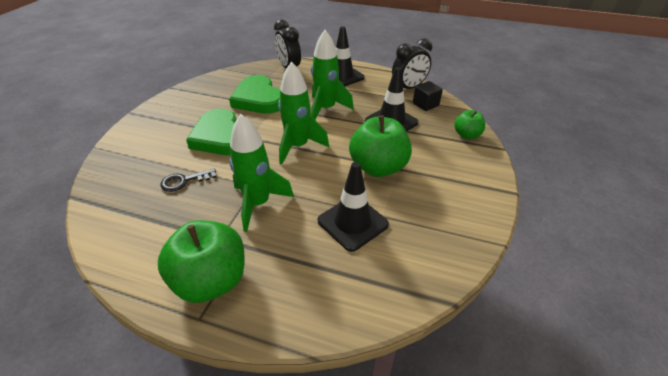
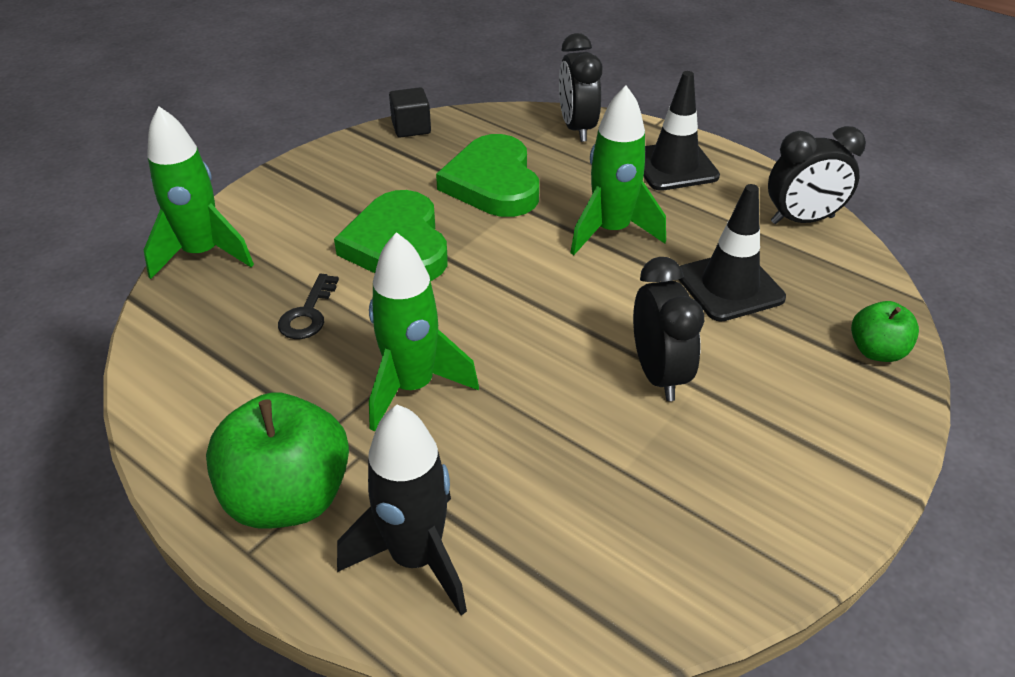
camera: 20 degrees right, 0 degrees up
black key [160,168,217,192] -> black key turned 75 degrees counterclockwise [278,273,339,339]
green rocket [278,61,329,165] -> green rocket moved to [144,106,254,279]
black traffic cone [318,162,389,252] -> none
green apple [349,115,412,177] -> black clock [633,257,704,401]
black cube [413,81,443,111] -> black cube moved to [389,87,431,138]
none -> black rocket [337,405,467,616]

■ **YOUR TASK**
Whenever the word "degrees" appears in a line of the listing, copy out that line.

■ **THE ANSWER**
camera: 20 degrees right, 0 degrees up
black key [160,168,217,192] -> black key turned 75 degrees counterclockwise [278,273,339,339]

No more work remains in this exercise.